Problem statement => Below is a set of records. Repeat them verbatim without the pictures.

== Entries provided ==

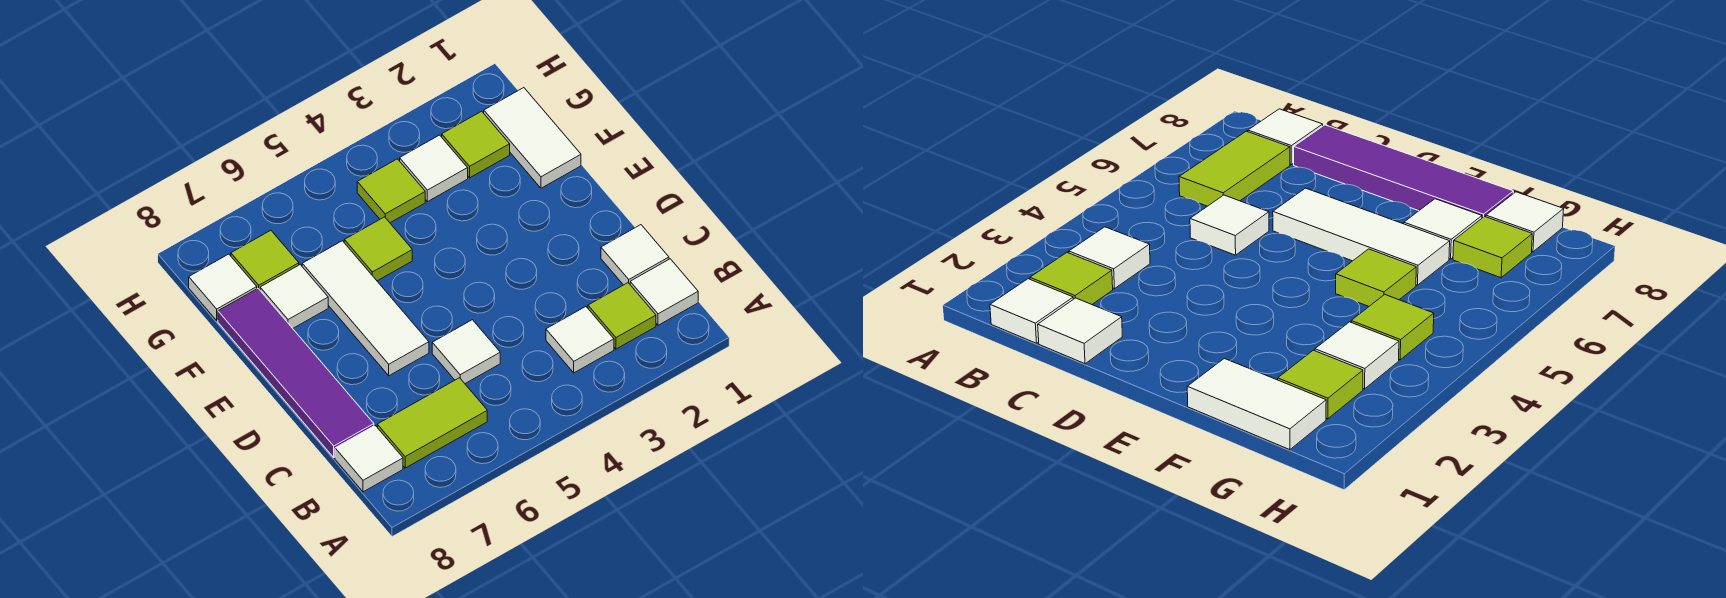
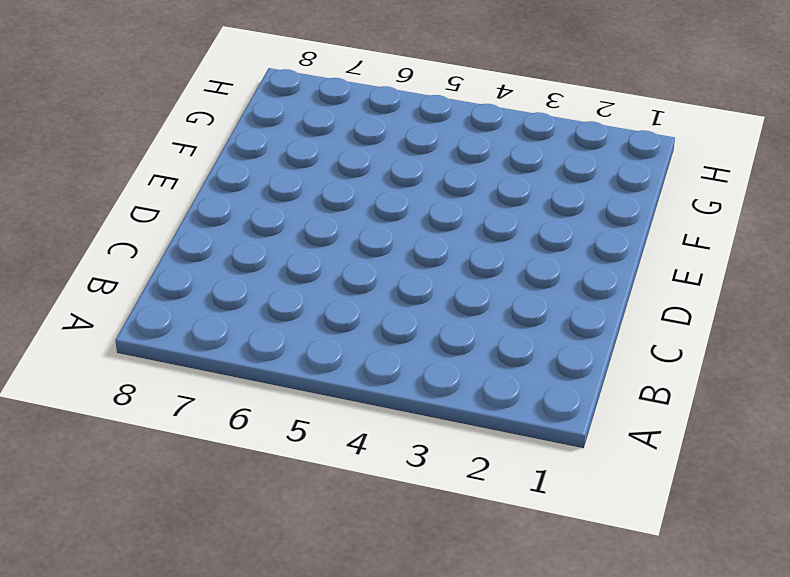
none -> white tile B1 level 1
none -> lime tile B2 level 1
none -> white tile B3 level 1

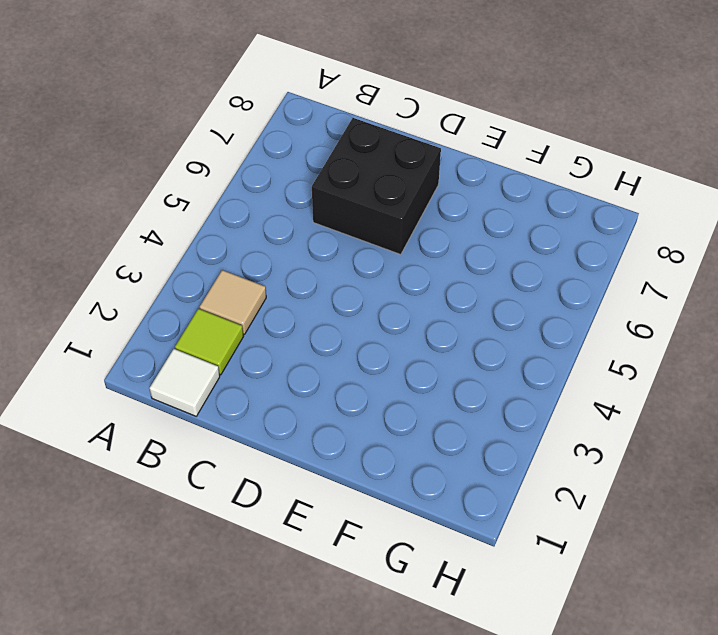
tan tile B3 level 1 -> white tile B3 level 1
black brick C6:D7 level 1 -> white tile D6:F6 level 1
none -> lime tile B6:B7 level 1
none -> white tile B8 level 1
none -> white tile C1 level 1

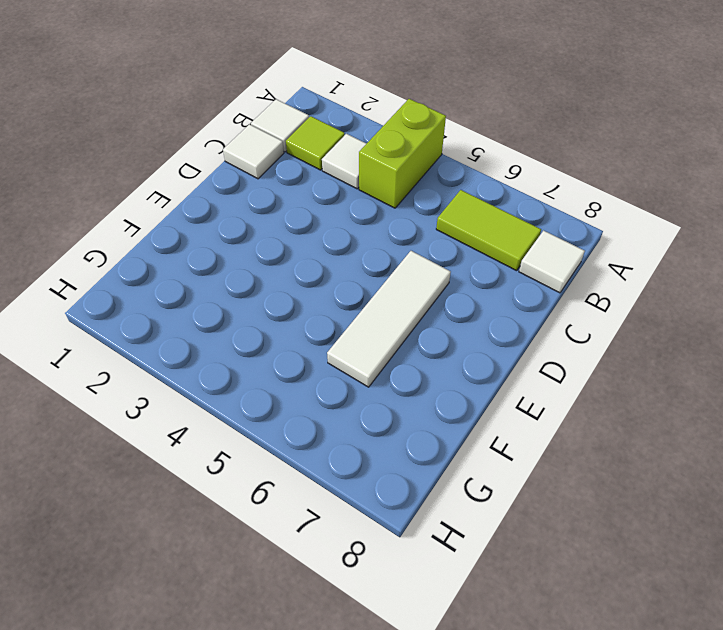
lime brick A4:B4 level 1 -> none
none -> white tile C5 level 1
none -> purple tile C8:F8 level 1
none -> white tile F1:G1 level 1

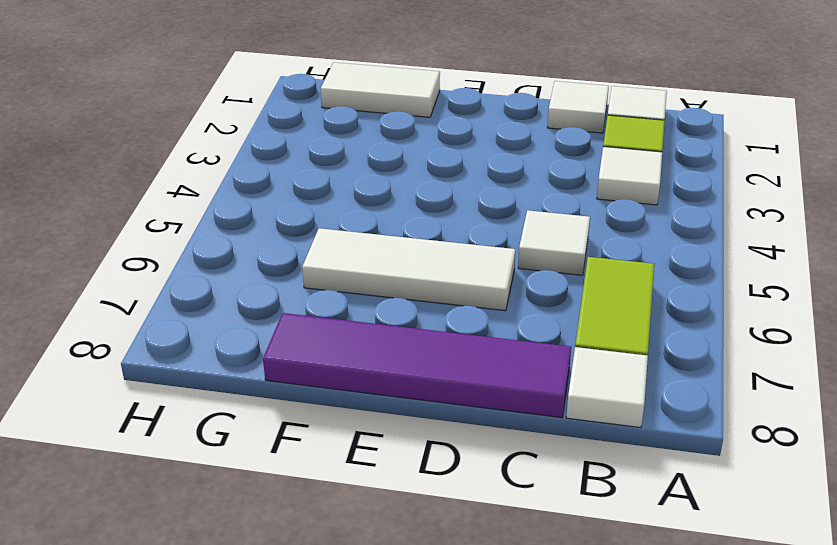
none -> lime tile F5 level 1
none -> white tile F7 level 1
none -> lime tile G2 level 1

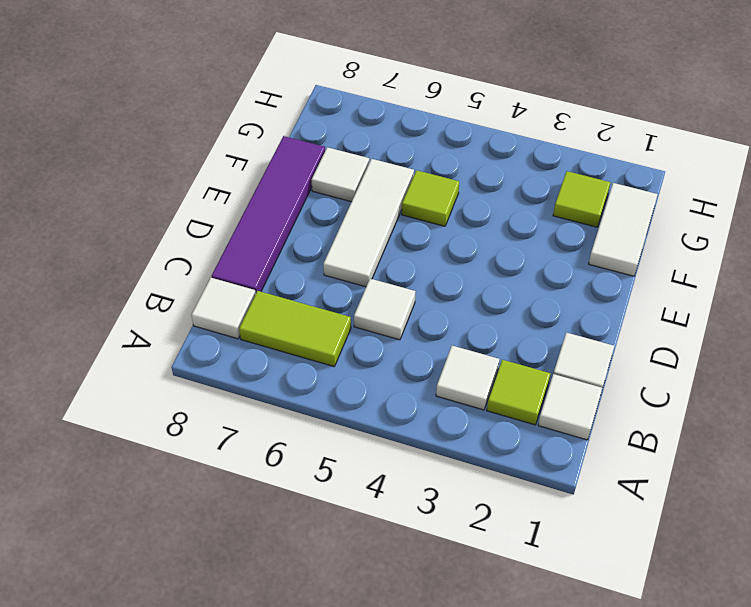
none -> white tile G3 level 1
none -> lime tile G4 level 1
none -> lime tile G7 level 1

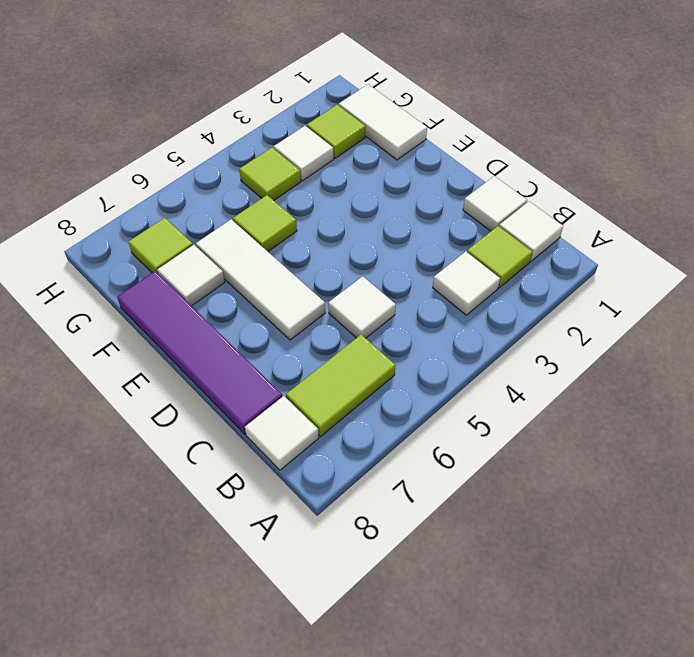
none -> white tile G8 level 1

===

Reply to the exercise =>
none -> white tile B1 level 1
none -> lime tile B2 level 1
none -> white tile B3 level 1

tan tile B3 level 1 -> white tile B3 level 1
black brick C6:D7 level 1 -> white tile D6:F6 level 1
none -> lime tile B6:B7 level 1
none -> white tile B8 level 1
none -> white tile C1 level 1

lime brick A4:B4 level 1 -> none
none -> white tile C5 level 1
none -> purple tile C8:F8 level 1
none -> white tile F1:G1 level 1

none -> lime tile F5 level 1
none -> white tile F7 level 1
none -> lime tile G2 level 1

none -> white tile G3 level 1
none -> lime tile G4 level 1
none -> lime tile G7 level 1

none -> white tile G8 level 1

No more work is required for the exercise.